(Stored data entries)
....
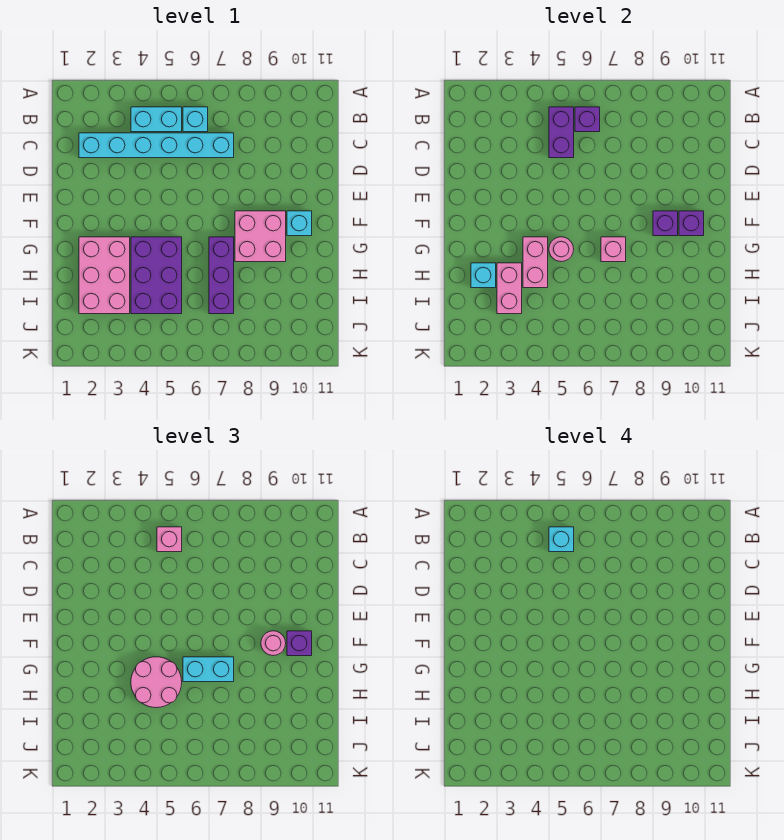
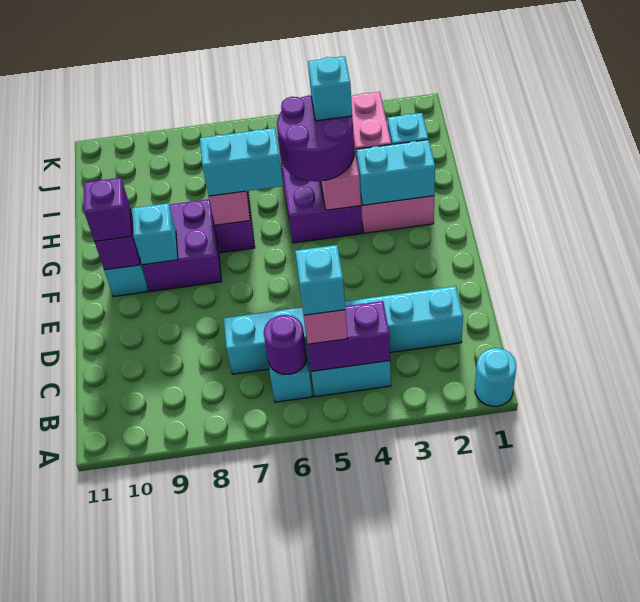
none -> cyan 1x1 round brick [475,348,516,406]
purple 1x2 brick [549,107,574,158] -> purple 1x2 brick turned to [304,301,390,371]
purple 1x1 brick [575,107,600,132] -> purple 1x1 round brick [264,315,307,374]
pink 2x2 brick [235,211,286,262] -> purple 2x2 brick [142,199,222,291]
purple 1x1 brick [653,211,678,236] -> cyan 1x1 brick [132,203,178,265]
pink 1x1 round brick [261,631,286,656] -> none
none -> cyan 1x2 brick [356,140,435,205]
pink 2x2 round brick [131,657,182,708] -> purple 2x2 round brick [277,95,354,181]
pink 1x1 round brick [549,237,574,262] -> none
none -> cyan 1x1 brick [308,56,352,121]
....
_What the exercise asks_
Reproduce each entry word for word and cut the images.

_Reply to the exercise_
none -> cyan 1x1 round brick [475,348,516,406]
purple 1x2 brick [549,107,574,158] -> purple 1x2 brick turned to [304,301,390,371]
purple 1x1 brick [575,107,600,132] -> purple 1x1 round brick [264,315,307,374]
pink 2x2 brick [235,211,286,262] -> purple 2x2 brick [142,199,222,291]
purple 1x1 brick [653,211,678,236] -> cyan 1x1 brick [132,203,178,265]
pink 1x1 round brick [261,631,286,656] -> none
none -> cyan 1x2 brick [356,140,435,205]
pink 2x2 round brick [131,657,182,708] -> purple 2x2 round brick [277,95,354,181]
pink 1x1 round brick [549,237,574,262] -> none
none -> cyan 1x1 brick [308,56,352,121]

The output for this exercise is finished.